- [Given task]: Return every line of the material below as a JSON list of strings, one string per line, with blank lines skipped and the pictures left out.
═══ Source records
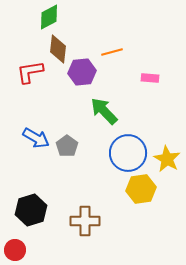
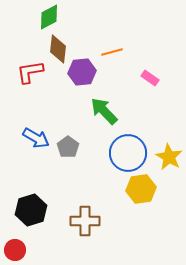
pink rectangle: rotated 30 degrees clockwise
gray pentagon: moved 1 px right, 1 px down
yellow star: moved 2 px right, 2 px up
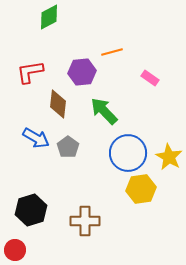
brown diamond: moved 55 px down
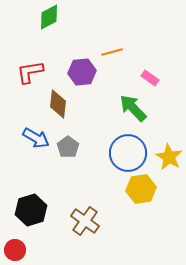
green arrow: moved 29 px right, 3 px up
brown cross: rotated 36 degrees clockwise
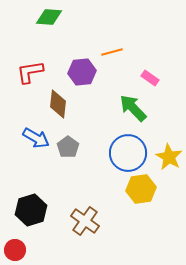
green diamond: rotated 32 degrees clockwise
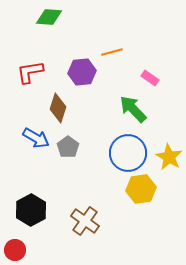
brown diamond: moved 4 px down; rotated 12 degrees clockwise
green arrow: moved 1 px down
black hexagon: rotated 12 degrees counterclockwise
══════
- [Solution for this problem]:
[
  "pink rectangle: rotated 30 degrees clockwise",
  "gray pentagon: moved 1 px right, 1 px down",
  "yellow star: moved 2 px right, 2 px up",
  "brown diamond: moved 55 px down",
  "green arrow: moved 29 px right, 3 px up",
  "brown cross: rotated 36 degrees clockwise",
  "green diamond: rotated 32 degrees clockwise",
  "brown diamond: moved 4 px down; rotated 12 degrees clockwise",
  "green arrow: moved 1 px down",
  "black hexagon: rotated 12 degrees counterclockwise"
]